**Records from a data collection**

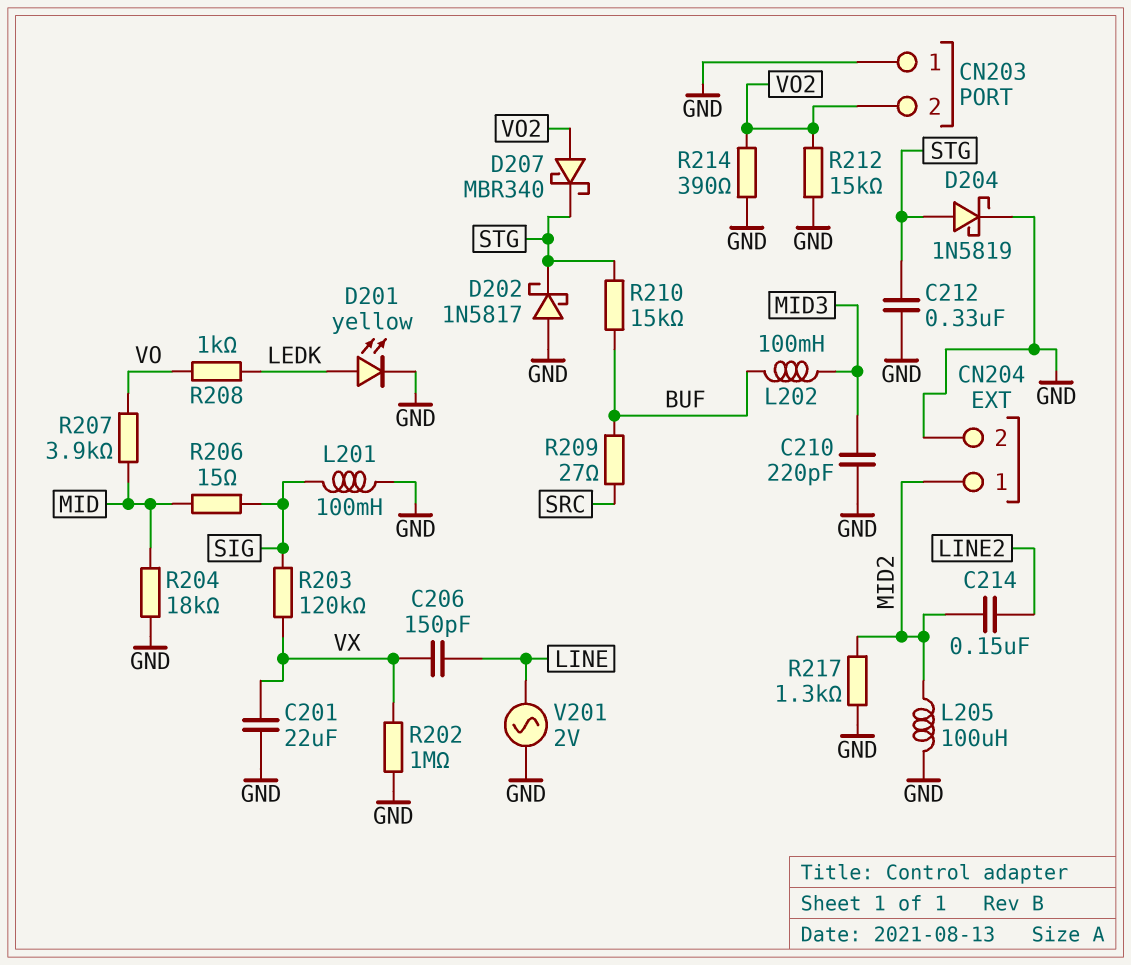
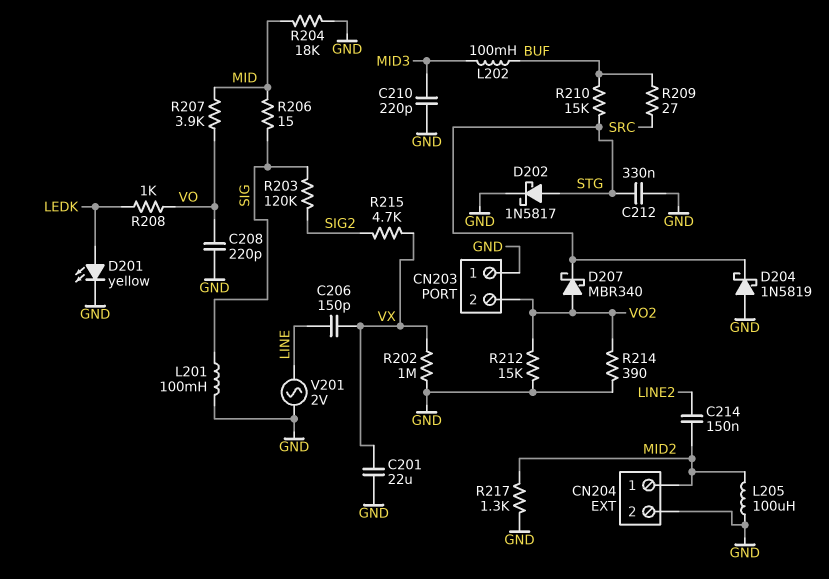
C208: none -> 220pF (GND, VO)
D202: schottky 1N5817 (A GND, K STG) -> schottky 1N5817 (A STG, K GND)
D204: schottky 1N5819 (A STG, K GND) -> schottky 1N5819 (A GND, K STG)
R203: 120k (SIG, VX) -> 120k (SIG, SIG2)
R215: none -> 4.7k (SIG2, VX)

**WORK INSTRUCTIONS**
Wherever the string "none" is found in the entries, copy the line it sits in.

**EXERCISE SOLUTION**
C208: none -> 220pF (GND, VO)
R215: none -> 4.7k (SIG2, VX)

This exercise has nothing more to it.